◆ **Object matching records**:
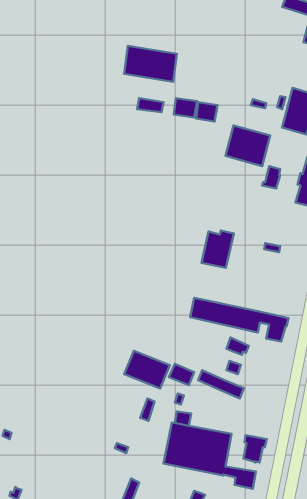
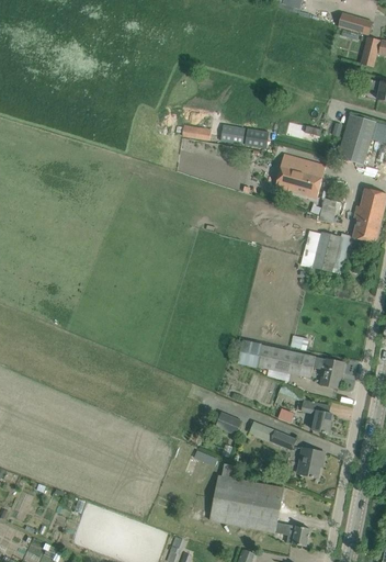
building: [124,46,177,82] -> none
building: [201,230,234,268] -> [314,232,349,272]
building: [124,351,170,389] -> none
building: none -> [302,398,332,432]
building: [243,435,267,462] -> [299,448,325,477]

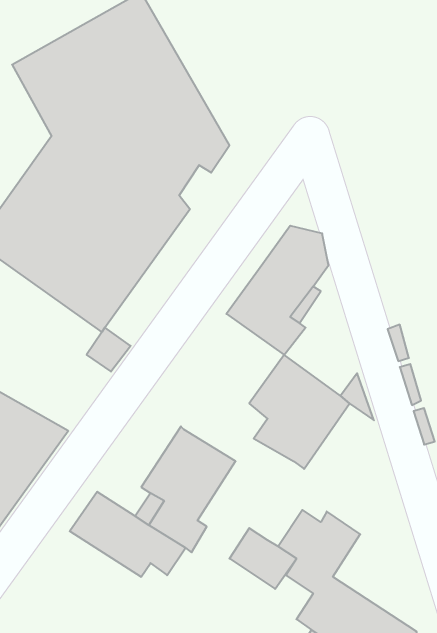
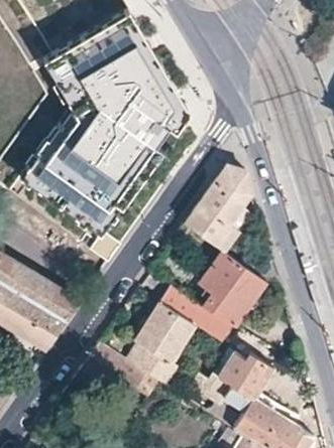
building: none -> [157,285,230,339]

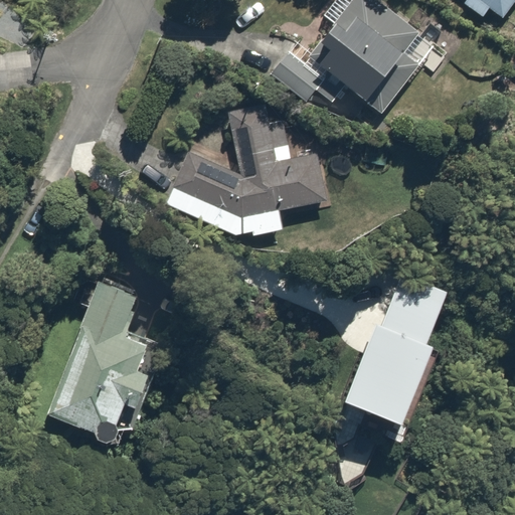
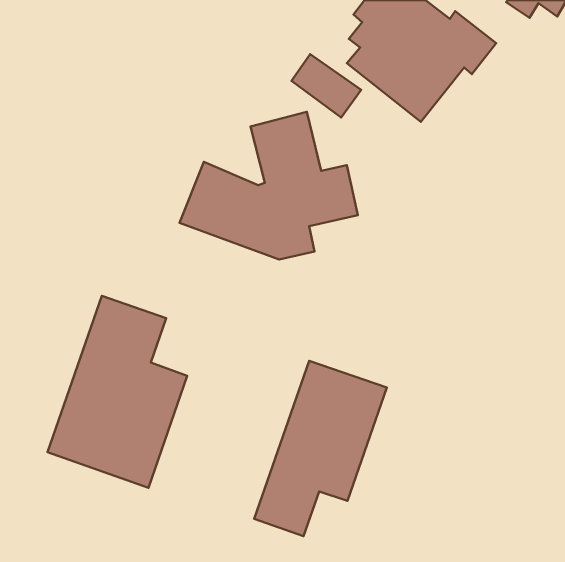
building: [344,274,449,418] -> none
building: none -> [254,361,387,536]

◆ **BRIEF**: Return verbatim every line from the one holding "building: none -> [302,398,332,432]" to the end of the records above. Do not copy the pictures.

◆ **EXERCISE SOLUTION**:
building: none -> [302,398,332,432]
building: [243,435,267,462] -> [299,448,325,477]

building: none -> [157,285,230,339]

building: [344,274,449,418] -> none
building: none -> [254,361,387,536]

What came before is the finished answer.